RECORDS SHOWN:

◆ ◆ ◆

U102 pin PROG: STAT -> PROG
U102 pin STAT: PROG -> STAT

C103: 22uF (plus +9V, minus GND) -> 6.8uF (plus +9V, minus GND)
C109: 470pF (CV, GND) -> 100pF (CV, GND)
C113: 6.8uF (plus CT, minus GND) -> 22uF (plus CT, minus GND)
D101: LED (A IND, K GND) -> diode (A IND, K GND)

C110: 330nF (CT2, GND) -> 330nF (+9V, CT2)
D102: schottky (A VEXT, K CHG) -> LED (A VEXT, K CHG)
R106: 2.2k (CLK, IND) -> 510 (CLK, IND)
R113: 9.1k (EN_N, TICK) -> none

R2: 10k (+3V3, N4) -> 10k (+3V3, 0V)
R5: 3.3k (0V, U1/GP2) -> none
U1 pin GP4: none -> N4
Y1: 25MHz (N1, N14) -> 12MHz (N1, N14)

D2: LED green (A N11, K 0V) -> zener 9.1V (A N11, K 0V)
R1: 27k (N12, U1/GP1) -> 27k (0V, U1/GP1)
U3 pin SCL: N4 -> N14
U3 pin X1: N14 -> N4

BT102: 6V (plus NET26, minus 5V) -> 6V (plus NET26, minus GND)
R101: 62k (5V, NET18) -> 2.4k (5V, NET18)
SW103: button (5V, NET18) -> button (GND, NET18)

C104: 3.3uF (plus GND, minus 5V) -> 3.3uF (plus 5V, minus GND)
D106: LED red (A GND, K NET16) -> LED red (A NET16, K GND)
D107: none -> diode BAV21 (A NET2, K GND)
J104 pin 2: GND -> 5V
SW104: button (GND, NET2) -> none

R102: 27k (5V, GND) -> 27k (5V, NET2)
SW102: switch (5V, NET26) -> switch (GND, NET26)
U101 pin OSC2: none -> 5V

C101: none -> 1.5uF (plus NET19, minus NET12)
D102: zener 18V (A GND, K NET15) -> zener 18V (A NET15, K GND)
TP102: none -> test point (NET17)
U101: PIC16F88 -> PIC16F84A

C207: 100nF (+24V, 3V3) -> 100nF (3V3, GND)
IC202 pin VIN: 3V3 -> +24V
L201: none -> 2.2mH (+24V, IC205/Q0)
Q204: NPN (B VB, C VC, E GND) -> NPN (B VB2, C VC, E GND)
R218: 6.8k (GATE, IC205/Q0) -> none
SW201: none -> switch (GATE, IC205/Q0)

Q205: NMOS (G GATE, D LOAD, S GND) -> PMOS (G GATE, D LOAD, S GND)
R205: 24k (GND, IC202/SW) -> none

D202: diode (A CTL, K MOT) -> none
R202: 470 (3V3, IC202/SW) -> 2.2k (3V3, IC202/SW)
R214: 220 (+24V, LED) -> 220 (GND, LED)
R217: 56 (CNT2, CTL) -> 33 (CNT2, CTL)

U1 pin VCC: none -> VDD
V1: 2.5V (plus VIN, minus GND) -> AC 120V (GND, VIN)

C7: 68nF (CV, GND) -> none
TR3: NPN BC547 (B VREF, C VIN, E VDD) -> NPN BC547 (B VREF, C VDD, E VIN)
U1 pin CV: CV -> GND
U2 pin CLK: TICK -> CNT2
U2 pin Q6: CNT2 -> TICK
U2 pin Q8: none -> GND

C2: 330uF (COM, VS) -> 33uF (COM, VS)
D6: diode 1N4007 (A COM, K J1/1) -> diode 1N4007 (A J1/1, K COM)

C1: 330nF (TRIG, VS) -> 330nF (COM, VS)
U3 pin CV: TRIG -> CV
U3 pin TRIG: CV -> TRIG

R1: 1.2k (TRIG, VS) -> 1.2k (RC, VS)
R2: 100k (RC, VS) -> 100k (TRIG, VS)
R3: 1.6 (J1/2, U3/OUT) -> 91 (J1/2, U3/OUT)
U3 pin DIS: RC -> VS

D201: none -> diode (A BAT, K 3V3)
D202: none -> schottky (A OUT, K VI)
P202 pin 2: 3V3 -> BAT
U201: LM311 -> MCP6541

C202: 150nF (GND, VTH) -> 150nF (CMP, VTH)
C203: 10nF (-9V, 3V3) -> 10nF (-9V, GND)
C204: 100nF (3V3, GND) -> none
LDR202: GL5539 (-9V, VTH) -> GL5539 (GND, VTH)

◆ ◆ ◆

DIRECTIONS: When you answer, retype all of the material exactly as it appears above.

YOUR RESPONSE:
U102 pin PROG: STAT -> PROG
U102 pin STAT: PROG -> STAT

C103: 22uF (plus +9V, minus GND) -> 6.8uF (plus +9V, minus GND)
C109: 470pF (CV, GND) -> 100pF (CV, GND)
C113: 6.8uF (plus CT, minus GND) -> 22uF (plus CT, minus GND)
D101: LED (A IND, K GND) -> diode (A IND, K GND)

C110: 330nF (CT2, GND) -> 330nF (+9V, CT2)
D102: schottky (A VEXT, K CHG) -> LED (A VEXT, K CHG)
R106: 2.2k (CLK, IND) -> 510 (CLK, IND)
R113: 9.1k (EN_N, TICK) -> none

R2: 10k (+3V3, N4) -> 10k (+3V3, 0V)
R5: 3.3k (0V, U1/GP2) -> none
U1 pin GP4: none -> N4
Y1: 25MHz (N1, N14) -> 12MHz (N1, N14)

D2: LED green (A N11, K 0V) -> zener 9.1V (A N11, K 0V)
R1: 27k (N12, U1/GP1) -> 27k (0V, U1/GP1)
U3 pin SCL: N4 -> N14
U3 pin X1: N14 -> N4

BT102: 6V (plus NET26, minus 5V) -> 6V (plus NET26, minus GND)
R101: 62k (5V, NET18) -> 2.4k (5V, NET18)
SW103: button (5V, NET18) -> button (GND, NET18)

C104: 3.3uF (plus GND, minus 5V) -> 3.3uF (plus 5V, minus GND)
D106: LED red (A GND, K NET16) -> LED red (A NET16, K GND)
D107: none -> diode BAV21 (A NET2, K GND)
J104 pin 2: GND -> 5V
SW104: button (GND, NET2) -> none

R102: 27k (5V, GND) -> 27k (5V, NET2)
SW102: switch (5V, NET26) -> switch (GND, NET26)
U101 pin OSC2: none -> 5V

C101: none -> 1.5uF (plus NET19, minus NET12)
D102: zener 18V (A GND, K NET15) -> zener 18V (A NET15, K GND)
TP102: none -> test point (NET17)
U101: PIC16F88 -> PIC16F84A

C207: 100nF (+24V, 3V3) -> 100nF (3V3, GND)
IC202 pin VIN: 3V3 -> +24V
L201: none -> 2.2mH (+24V, IC205/Q0)
Q204: NPN (B VB, C VC, E GND) -> NPN (B VB2, C VC, E GND)
R218: 6.8k (GATE, IC205/Q0) -> none
SW201: none -> switch (GATE, IC205/Q0)

Q205: NMOS (G GATE, D LOAD, S GND) -> PMOS (G GATE, D LOAD, S GND)
R205: 24k (GND, IC202/SW) -> none

D202: diode (A CTL, K MOT) -> none
R202: 470 (3V3, IC202/SW) -> 2.2k (3V3, IC202/SW)
R214: 220 (+24V, LED) -> 220 (GND, LED)
R217: 56 (CNT2, CTL) -> 33 (CNT2, CTL)

U1 pin VCC: none -> VDD
V1: 2.5V (plus VIN, minus GND) -> AC 120V (GND, VIN)

C7: 68nF (CV, GND) -> none
TR3: NPN BC547 (B VREF, C VIN, E VDD) -> NPN BC547 (B VREF, C VDD, E VIN)
U1 pin CV: CV -> GND
U2 pin CLK: TICK -> CNT2
U2 pin Q6: CNT2 -> TICK
U2 pin Q8: none -> GND

C2: 330uF (COM, VS) -> 33uF (COM, VS)
D6: diode 1N4007 (A COM, K J1/1) -> diode 1N4007 (A J1/1, K COM)

C1: 330nF (TRIG, VS) -> 330nF (COM, VS)
U3 pin CV: TRIG -> CV
U3 pin TRIG: CV -> TRIG

R1: 1.2k (TRIG, VS) -> 1.2k (RC, VS)
R2: 100k (RC, VS) -> 100k (TRIG, VS)
R3: 1.6 (J1/2, U3/OUT) -> 91 (J1/2, U3/OUT)
U3 pin DIS: RC -> VS

D201: none -> diode (A BAT, K 3V3)
D202: none -> schottky (A OUT, K VI)
P202 pin 2: 3V3 -> BAT
U201: LM311 -> MCP6541

C202: 150nF (GND, VTH) -> 150nF (CMP, VTH)
C203: 10nF (-9V, 3V3) -> 10nF (-9V, GND)
C204: 100nF (3V3, GND) -> none
LDR202: GL5539 (-9V, VTH) -> GL5539 (GND, VTH)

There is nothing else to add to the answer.